* **Provided material**:
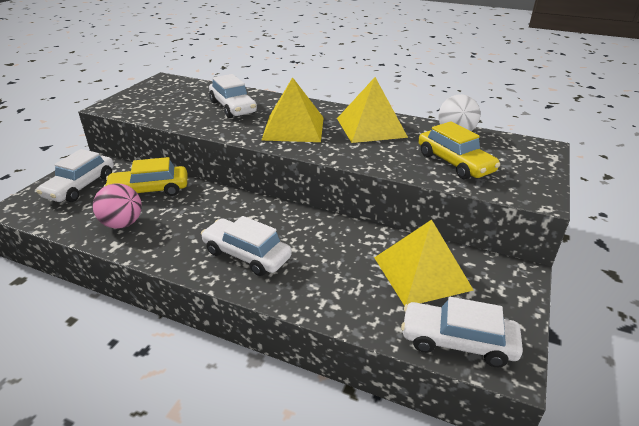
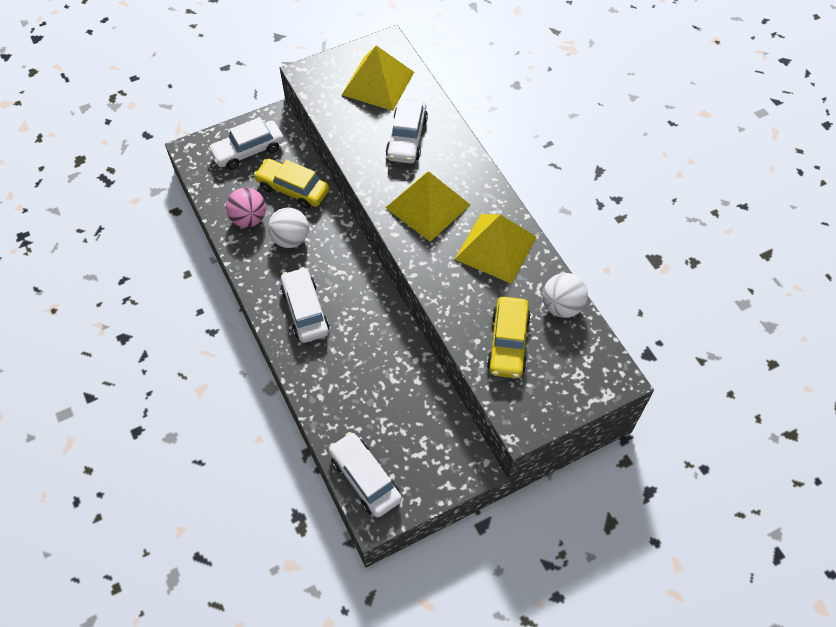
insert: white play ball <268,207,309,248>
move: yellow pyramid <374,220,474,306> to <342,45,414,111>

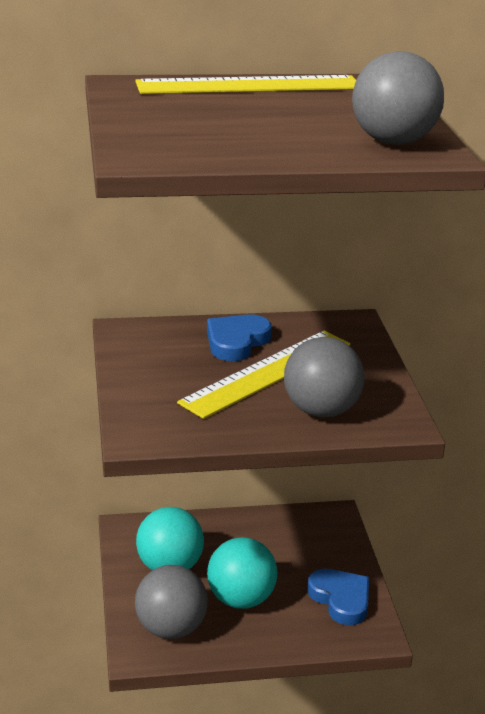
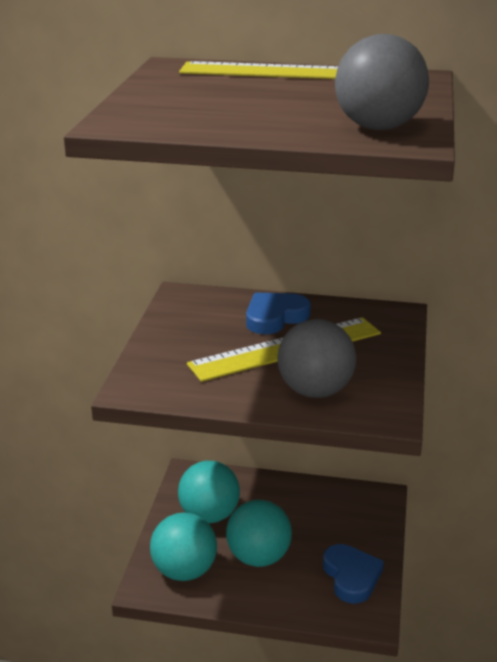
recolor: grey play ball <135,565,208,639> to teal play ball <150,512,217,581>

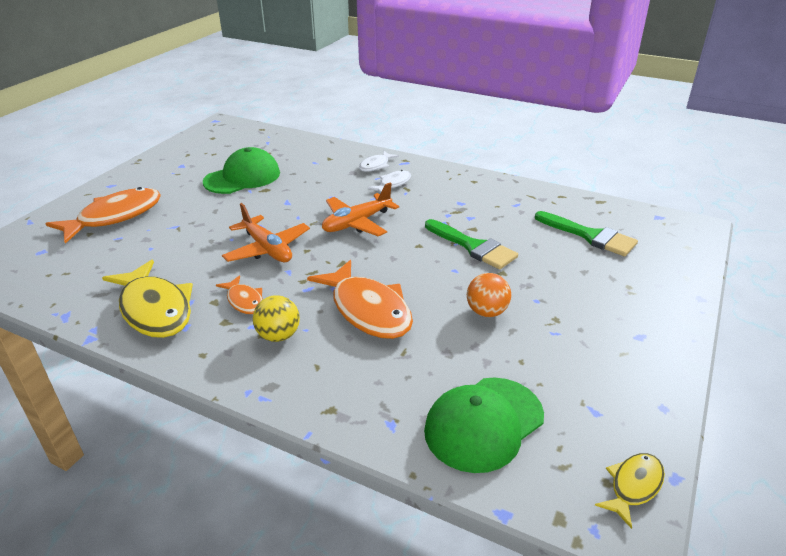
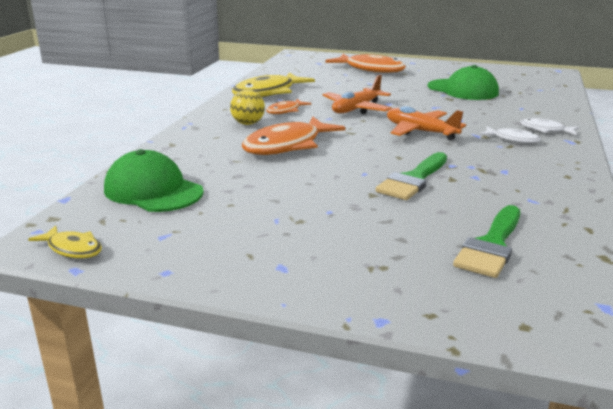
delete: bright orange play ball <467,273,511,317>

* **Task goal**:
Please write out every line of the listing above exactly, and leave the images behind.

* **Problem solution**:
insert: white play ball <268,207,309,248>
move: yellow pyramid <374,220,474,306> to <342,45,414,111>

recolor: grey play ball <135,565,208,639> to teal play ball <150,512,217,581>

delete: bright orange play ball <467,273,511,317>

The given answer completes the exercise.